## YOUR INSTRUCTIONS
Retype all the records with nothing changed.
+++ DATASET RECORDS
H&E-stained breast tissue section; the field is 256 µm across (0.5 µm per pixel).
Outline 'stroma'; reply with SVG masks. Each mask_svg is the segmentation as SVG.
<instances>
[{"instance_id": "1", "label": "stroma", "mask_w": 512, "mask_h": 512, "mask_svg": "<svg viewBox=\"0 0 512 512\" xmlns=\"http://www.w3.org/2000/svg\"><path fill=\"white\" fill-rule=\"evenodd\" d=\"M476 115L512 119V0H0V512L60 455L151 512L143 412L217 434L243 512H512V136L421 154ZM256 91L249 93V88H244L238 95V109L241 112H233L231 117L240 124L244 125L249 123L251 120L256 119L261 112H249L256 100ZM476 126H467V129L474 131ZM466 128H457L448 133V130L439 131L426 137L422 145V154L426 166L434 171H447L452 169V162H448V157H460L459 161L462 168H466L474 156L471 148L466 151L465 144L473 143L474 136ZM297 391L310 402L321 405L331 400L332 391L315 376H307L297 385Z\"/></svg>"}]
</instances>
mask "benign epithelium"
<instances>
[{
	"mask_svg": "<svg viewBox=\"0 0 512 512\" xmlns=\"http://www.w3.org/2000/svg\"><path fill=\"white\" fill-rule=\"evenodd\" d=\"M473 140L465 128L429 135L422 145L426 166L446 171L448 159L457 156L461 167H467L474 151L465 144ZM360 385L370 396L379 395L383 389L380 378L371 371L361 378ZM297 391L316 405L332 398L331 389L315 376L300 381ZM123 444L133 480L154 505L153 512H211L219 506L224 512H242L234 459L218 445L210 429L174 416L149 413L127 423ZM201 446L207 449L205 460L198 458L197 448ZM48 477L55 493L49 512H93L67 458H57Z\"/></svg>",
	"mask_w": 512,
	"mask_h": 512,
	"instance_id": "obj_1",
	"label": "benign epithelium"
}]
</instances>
++++++
## ANSWER TO THE TASK
H&E-stained breast tissue section; the field is 256 µm across (0.5 µm per pixel).
Outline 'stroma'; reply with SVG masks. Each mask_svg is the segmentation as SVG.
<instances>
[{"instance_id": "1", "label": "stroma", "mask_w": 512, "mask_h": 512, "mask_svg": "<svg viewBox=\"0 0 512 512\" xmlns=\"http://www.w3.org/2000/svg\"><path fill=\"white\" fill-rule=\"evenodd\" d=\"M476 115L512 119V0H0V512L60 455L151 512L143 412L217 434L243 512H512V136L421 154ZM256 91L249 93V88H244L238 95V109L241 112H233L231 117L240 124L244 125L249 123L251 120L256 119L261 112H249L256 100ZM476 126H467V129L474 131ZM466 128H457L448 133V130L439 131L426 137L422 145V154L426 166L434 171H447L452 169V162H448V157H460L459 161L462 168H466L474 156L471 148L466 151L465 144L473 143L474 136ZM297 391L310 402L321 405L331 400L332 391L315 376H307L297 385Z\"/></svg>"}]
</instances>
mask "benign epithelium"
<instances>
[{
	"mask_svg": "<svg viewBox=\"0 0 512 512\" xmlns=\"http://www.w3.org/2000/svg\"><path fill=\"white\" fill-rule=\"evenodd\" d=\"M473 140L465 128L429 135L422 145L426 166L446 171L448 159L457 156L461 167H467L474 151L465 144ZM360 385L370 396L379 395L383 389L380 378L371 371L361 378ZM297 391L316 405L332 398L331 389L315 376L300 381ZM123 444L133 480L154 505L153 512H211L219 506L224 512H242L234 459L218 445L210 429L174 416L149 413L127 423ZM201 446L207 449L205 460L198 458L197 448ZM48 477L55 493L49 512H93L67 458H57Z\"/></svg>",
	"mask_w": 512,
	"mask_h": 512,
	"instance_id": "obj_1",
	"label": "benign epithelium"
}]
</instances>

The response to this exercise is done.